=== Problem description ===
Output only the lines from the one holding "SERVO1 pin VCC: 3V3 -> 5V" to the end of the data below, please, copied exactly.

---------- Source data ----------

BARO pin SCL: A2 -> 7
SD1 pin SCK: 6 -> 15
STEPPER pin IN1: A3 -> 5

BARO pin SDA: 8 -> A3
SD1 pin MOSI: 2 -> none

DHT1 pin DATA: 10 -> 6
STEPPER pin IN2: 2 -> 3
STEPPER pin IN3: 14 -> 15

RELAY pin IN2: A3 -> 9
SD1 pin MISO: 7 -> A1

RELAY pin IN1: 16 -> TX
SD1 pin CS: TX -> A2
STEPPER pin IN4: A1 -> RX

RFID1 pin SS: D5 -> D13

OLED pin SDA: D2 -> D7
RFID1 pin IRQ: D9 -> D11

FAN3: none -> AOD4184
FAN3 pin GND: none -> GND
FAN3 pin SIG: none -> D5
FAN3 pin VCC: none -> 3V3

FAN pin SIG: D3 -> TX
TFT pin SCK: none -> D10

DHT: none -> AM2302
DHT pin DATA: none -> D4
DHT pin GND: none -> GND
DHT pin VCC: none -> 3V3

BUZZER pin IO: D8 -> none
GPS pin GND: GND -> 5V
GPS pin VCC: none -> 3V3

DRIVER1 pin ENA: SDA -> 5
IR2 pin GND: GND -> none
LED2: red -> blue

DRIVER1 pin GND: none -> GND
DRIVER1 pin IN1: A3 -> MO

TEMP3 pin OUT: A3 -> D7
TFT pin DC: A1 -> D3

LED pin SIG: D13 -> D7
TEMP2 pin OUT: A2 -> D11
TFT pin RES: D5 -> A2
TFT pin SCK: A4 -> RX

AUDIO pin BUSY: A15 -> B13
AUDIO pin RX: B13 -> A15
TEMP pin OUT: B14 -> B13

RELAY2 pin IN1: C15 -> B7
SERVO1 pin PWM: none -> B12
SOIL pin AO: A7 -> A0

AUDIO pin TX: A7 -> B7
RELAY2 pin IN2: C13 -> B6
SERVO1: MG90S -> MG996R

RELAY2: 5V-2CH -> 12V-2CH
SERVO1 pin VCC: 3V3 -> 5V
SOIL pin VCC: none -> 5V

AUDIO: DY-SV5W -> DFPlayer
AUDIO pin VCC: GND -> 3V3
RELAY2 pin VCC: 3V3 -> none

----------

=== Problem solution ===
SERVO1 pin VCC: 3V3 -> 5V
SOIL pin VCC: none -> 5V

AUDIO: DY-SV5W -> DFPlayer
AUDIO pin VCC: GND -> 3V3
RELAY2 pin VCC: 3V3 -> none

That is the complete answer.